■ **DATASET EXCERPTS**
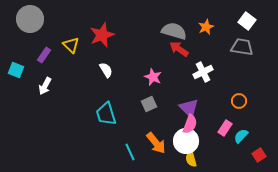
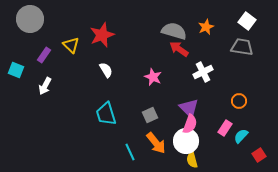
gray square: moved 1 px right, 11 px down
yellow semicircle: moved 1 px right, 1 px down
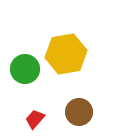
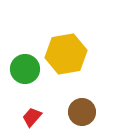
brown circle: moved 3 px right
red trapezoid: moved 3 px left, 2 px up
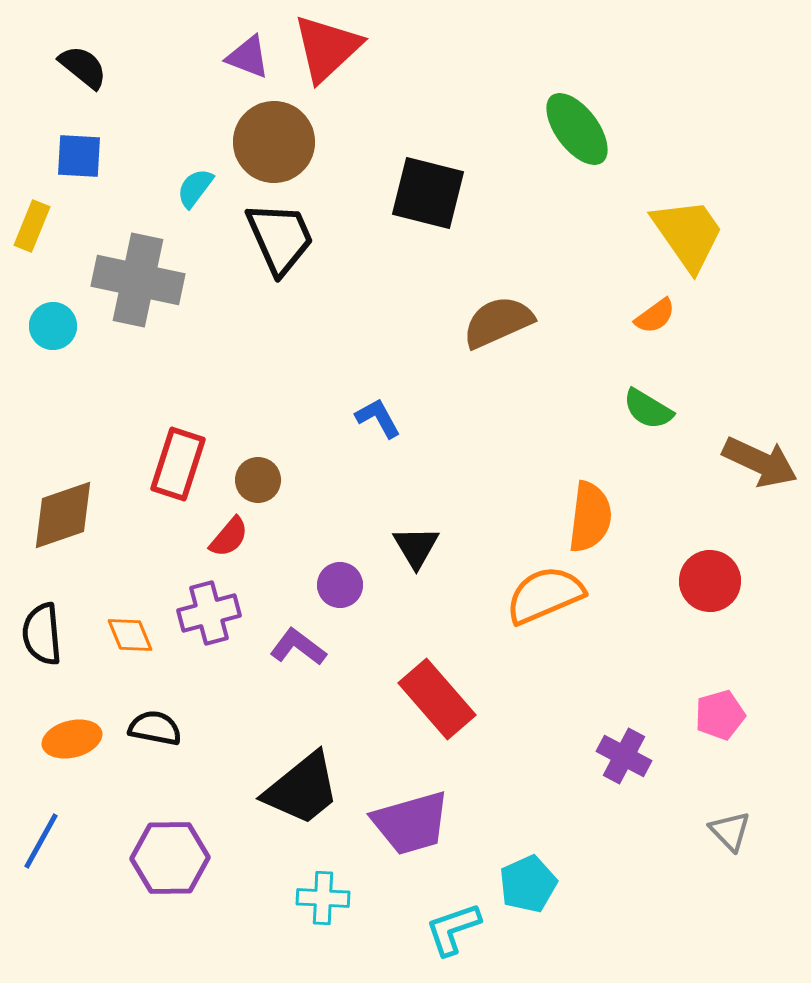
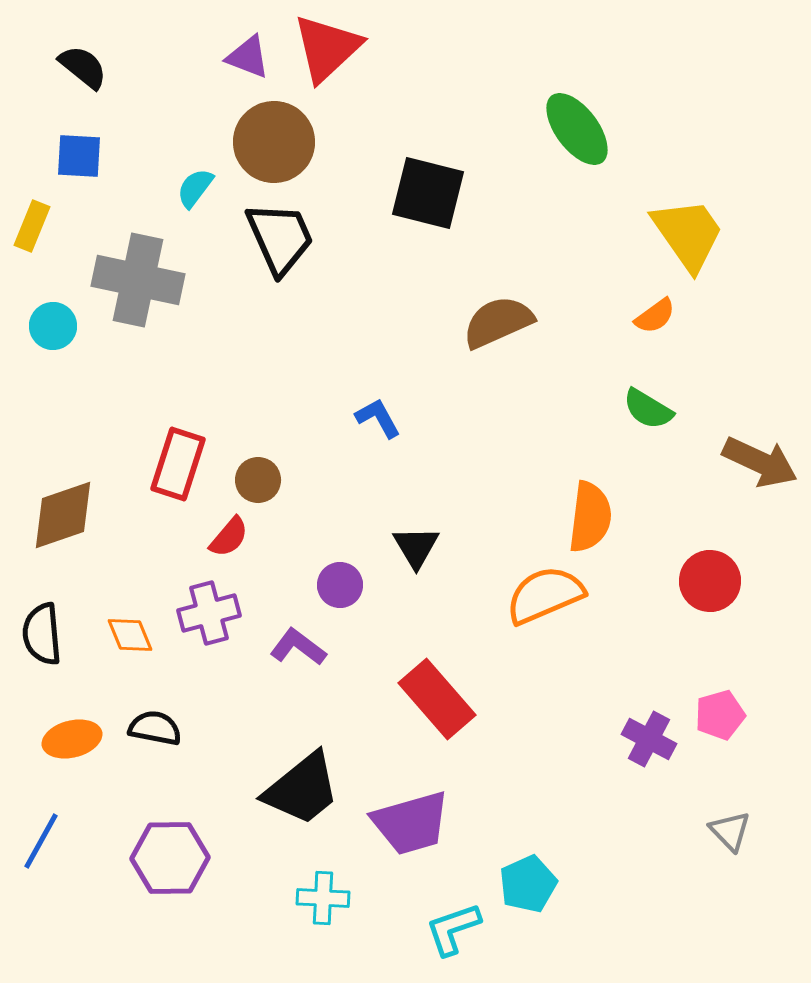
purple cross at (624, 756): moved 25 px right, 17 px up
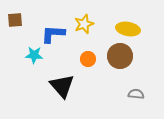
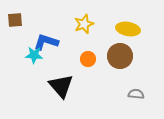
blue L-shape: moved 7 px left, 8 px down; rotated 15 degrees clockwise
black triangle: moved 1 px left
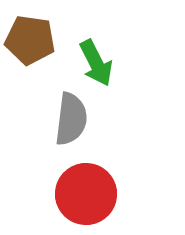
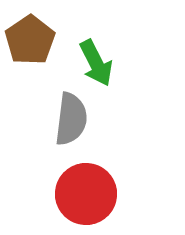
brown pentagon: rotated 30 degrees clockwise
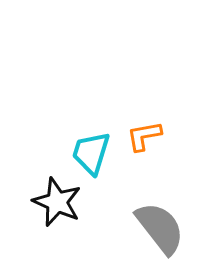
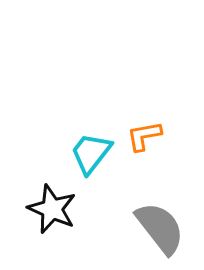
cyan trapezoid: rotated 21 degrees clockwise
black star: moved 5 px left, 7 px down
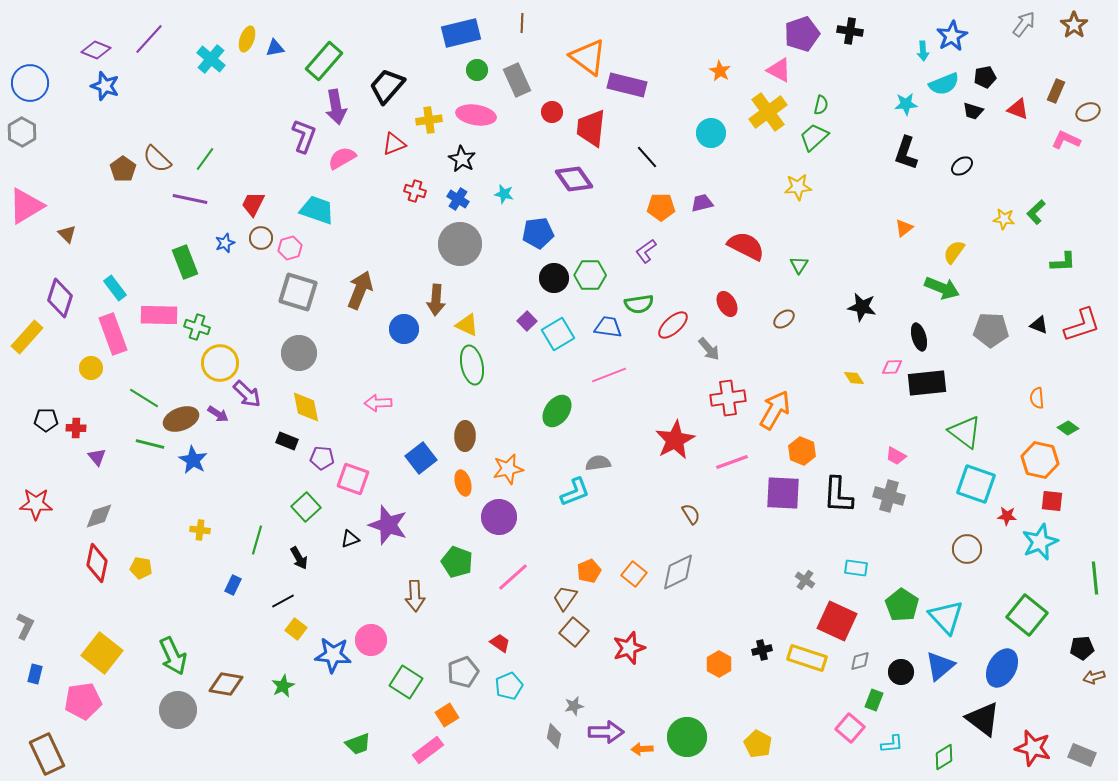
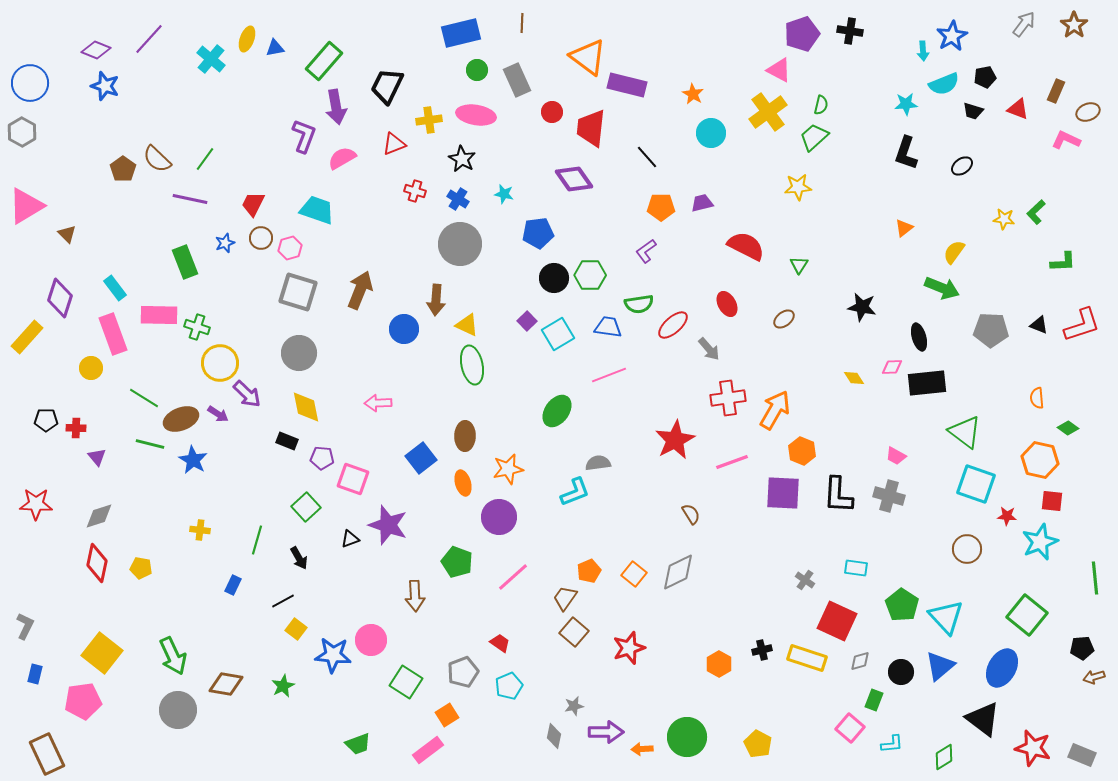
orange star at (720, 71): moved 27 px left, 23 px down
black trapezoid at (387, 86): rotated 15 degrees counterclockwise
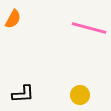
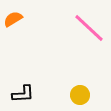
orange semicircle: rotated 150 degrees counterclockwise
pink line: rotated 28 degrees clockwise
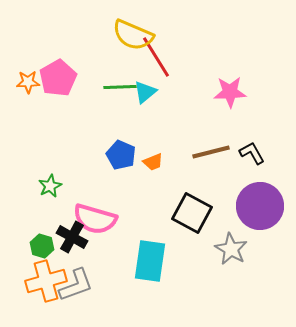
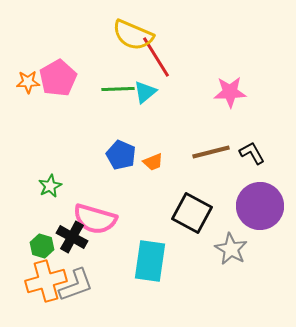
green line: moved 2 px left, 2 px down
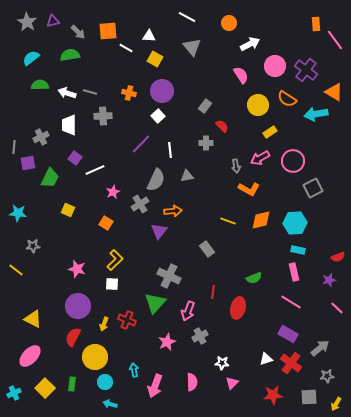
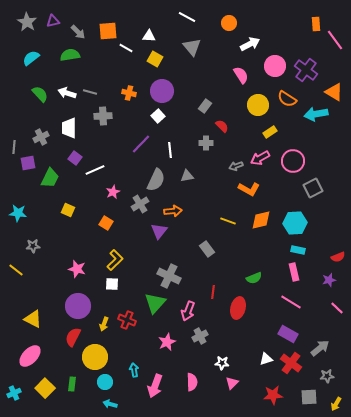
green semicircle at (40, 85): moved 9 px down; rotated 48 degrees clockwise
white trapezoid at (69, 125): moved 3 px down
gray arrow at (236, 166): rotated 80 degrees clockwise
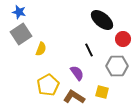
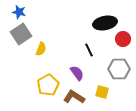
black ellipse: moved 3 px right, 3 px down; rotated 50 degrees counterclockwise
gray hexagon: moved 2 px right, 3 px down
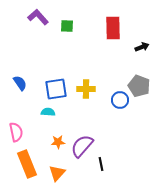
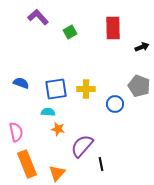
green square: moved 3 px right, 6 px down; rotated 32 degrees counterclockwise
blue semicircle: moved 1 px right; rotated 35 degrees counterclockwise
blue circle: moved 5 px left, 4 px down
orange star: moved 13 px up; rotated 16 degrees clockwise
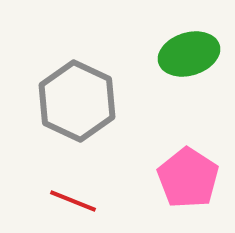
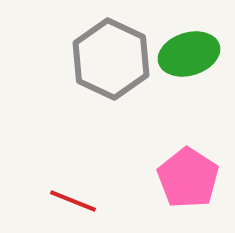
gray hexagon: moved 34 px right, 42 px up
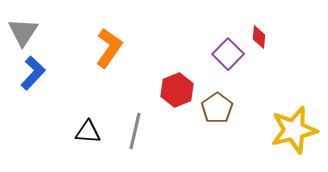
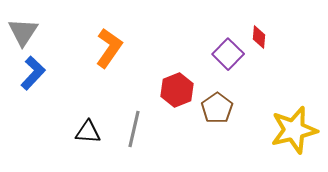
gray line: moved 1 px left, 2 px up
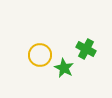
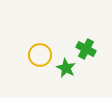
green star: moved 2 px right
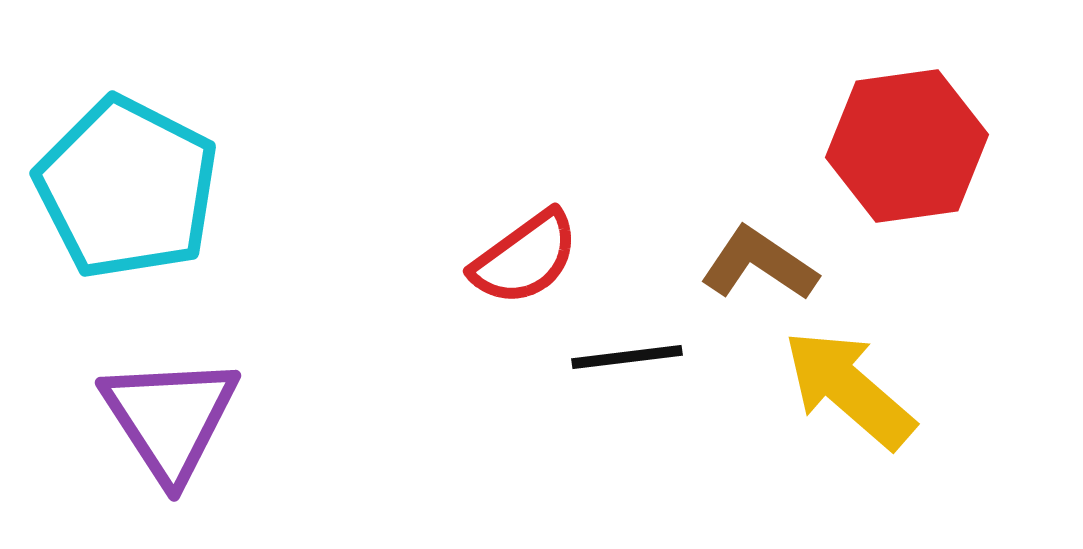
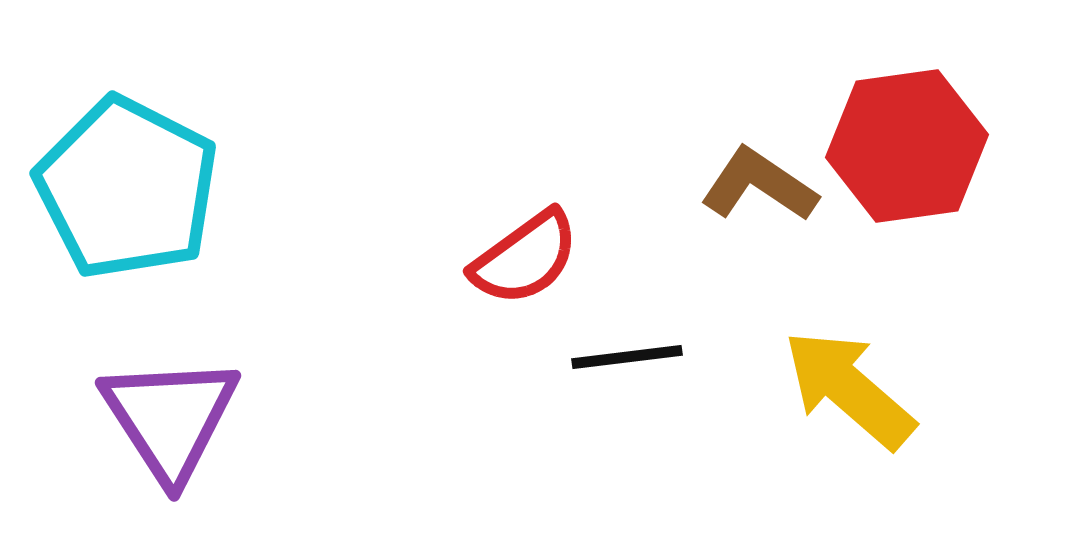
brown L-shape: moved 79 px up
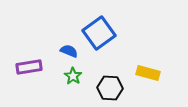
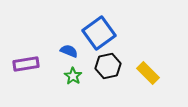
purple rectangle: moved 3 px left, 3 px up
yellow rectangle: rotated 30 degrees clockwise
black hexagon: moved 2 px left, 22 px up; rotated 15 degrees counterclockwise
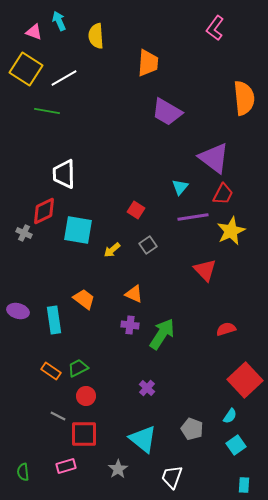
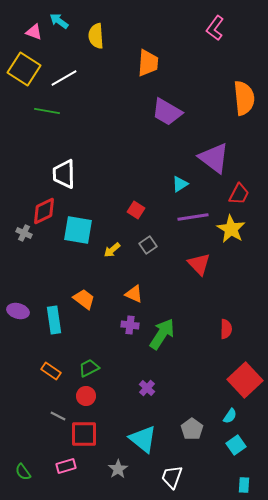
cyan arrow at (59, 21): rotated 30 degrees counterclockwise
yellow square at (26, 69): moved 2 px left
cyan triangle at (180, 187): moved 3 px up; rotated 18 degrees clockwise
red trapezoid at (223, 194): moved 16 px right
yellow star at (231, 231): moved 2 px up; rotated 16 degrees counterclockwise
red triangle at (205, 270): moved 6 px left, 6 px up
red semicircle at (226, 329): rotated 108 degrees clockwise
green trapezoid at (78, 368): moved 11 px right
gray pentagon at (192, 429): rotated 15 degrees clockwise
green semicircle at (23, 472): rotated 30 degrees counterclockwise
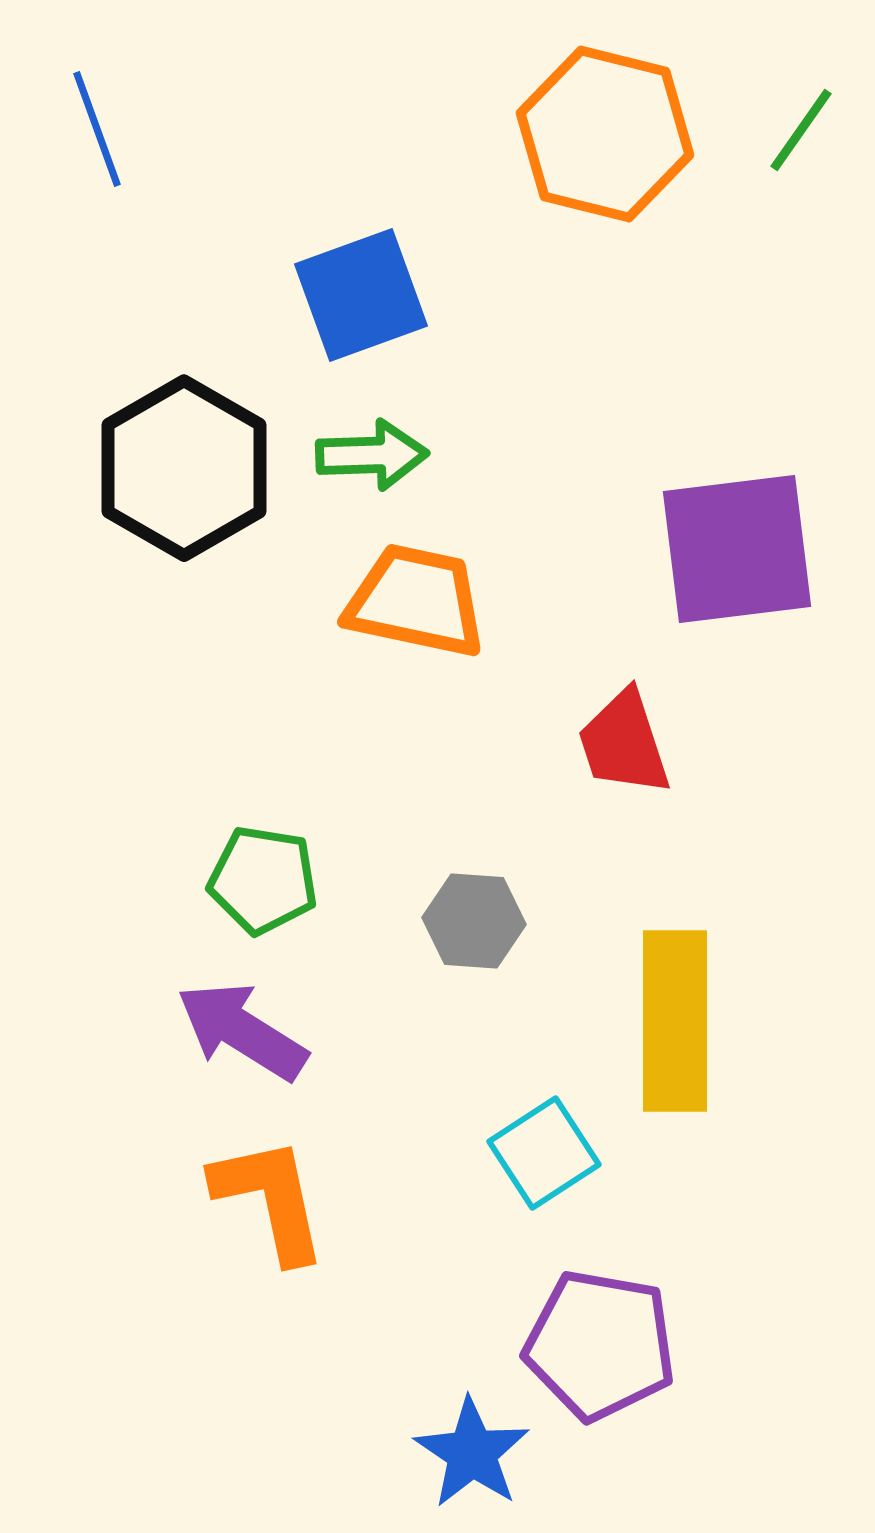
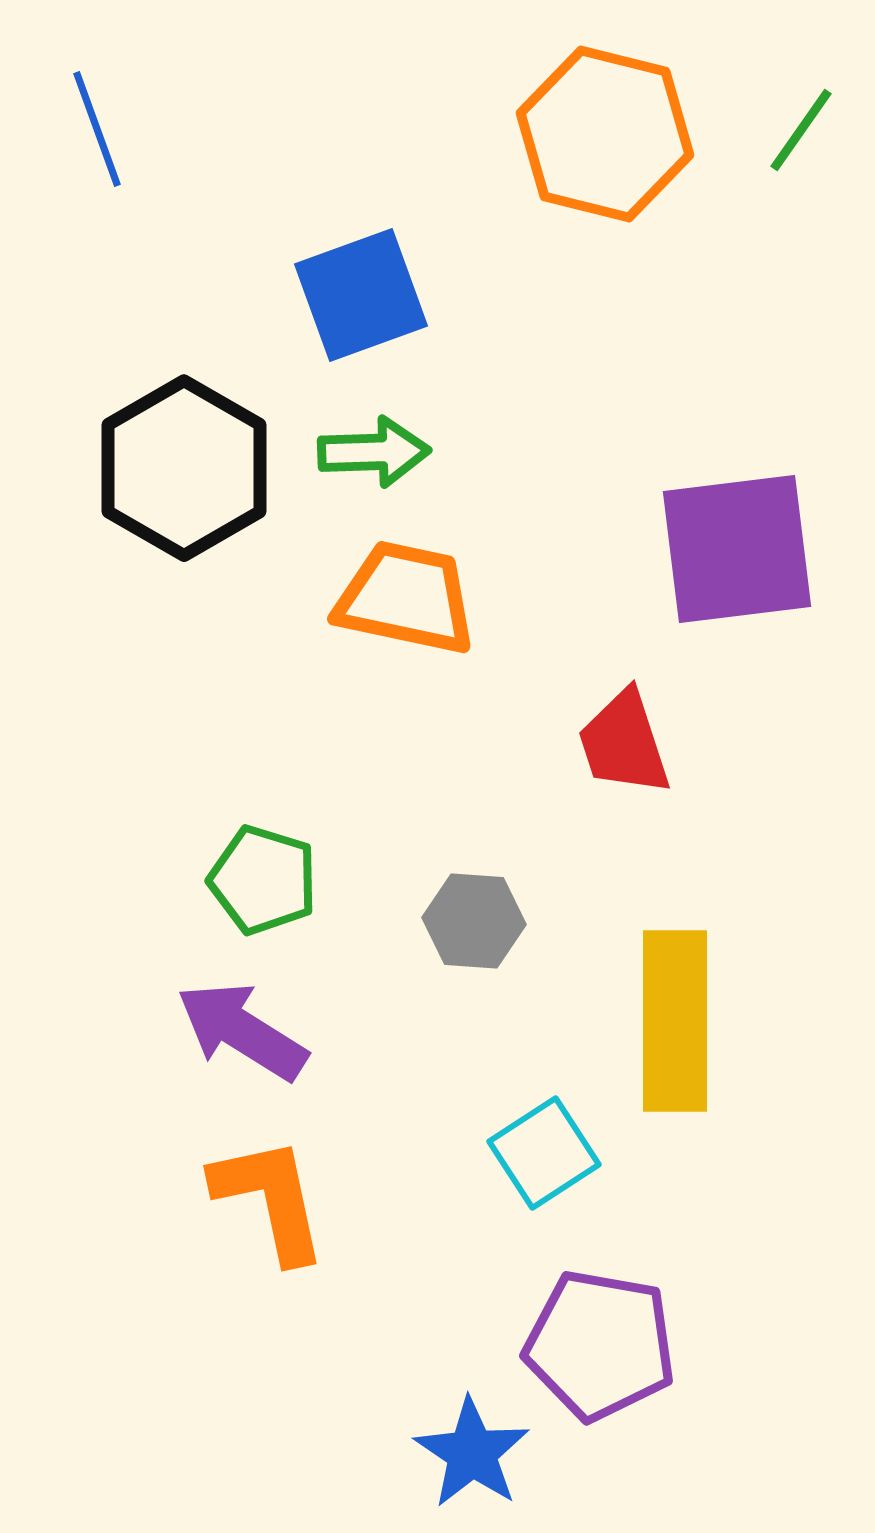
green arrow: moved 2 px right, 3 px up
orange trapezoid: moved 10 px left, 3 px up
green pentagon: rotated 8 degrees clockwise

■ **EXERCISE PROMPT**
Can you switch "counterclockwise" to "anticlockwise" in all of the rows above and write them out again with nothing else changed? Leave the picture lines out.

■ **EXERCISE OUTPUT**
gray square: moved 1 px right, 11 px down
yellow semicircle: moved 1 px right, 1 px down
brown circle: moved 3 px right
red trapezoid: moved 3 px left, 2 px up
purple cross at (624, 756): moved 25 px right, 17 px up
blue L-shape: moved 7 px left, 8 px down; rotated 15 degrees clockwise
black triangle: moved 1 px left
brown pentagon: rotated 30 degrees clockwise
cyan trapezoid: rotated 21 degrees clockwise
black star: moved 5 px left, 7 px down
orange star at (720, 71): moved 27 px left, 23 px down
black trapezoid at (387, 86): rotated 15 degrees anticlockwise
orange semicircle: rotated 150 degrees anticlockwise
pink line: rotated 28 degrees clockwise
green line: moved 2 px left, 2 px down
green semicircle at (40, 85): moved 9 px down; rotated 48 degrees clockwise
white trapezoid at (69, 125): moved 3 px down
gray arrow at (236, 166): rotated 80 degrees clockwise
black ellipse: moved 3 px right, 3 px down; rotated 50 degrees anticlockwise
gray hexagon: moved 2 px right, 3 px down
green square: moved 3 px right, 6 px down; rotated 32 degrees anticlockwise
blue semicircle: moved 1 px right; rotated 35 degrees anticlockwise
blue circle: moved 5 px left, 4 px down
orange star: moved 13 px up; rotated 16 degrees clockwise
gray hexagon: moved 34 px right, 42 px up
gray line: moved 1 px left, 2 px up
green star: moved 2 px right
brown L-shape: moved 79 px up
purple rectangle: moved 3 px left, 3 px up
yellow rectangle: rotated 30 degrees clockwise
black hexagon: moved 2 px left, 22 px up; rotated 15 degrees anticlockwise
cyan arrow at (59, 21): rotated 30 degrees anticlockwise
yellow square at (26, 69): moved 2 px left
cyan triangle at (180, 187): moved 3 px up; rotated 18 degrees clockwise
red trapezoid at (223, 194): moved 16 px right
yellow star at (231, 231): moved 2 px up; rotated 16 degrees anticlockwise
red triangle at (205, 270): moved 6 px left, 6 px up
red semicircle at (226, 329): rotated 108 degrees clockwise
green trapezoid at (78, 368): moved 11 px right
gray pentagon at (192, 429): rotated 15 degrees clockwise
green semicircle at (23, 472): rotated 30 degrees anticlockwise
green arrow: moved 2 px right, 3 px up
orange trapezoid: moved 10 px left, 3 px up
green pentagon: rotated 8 degrees clockwise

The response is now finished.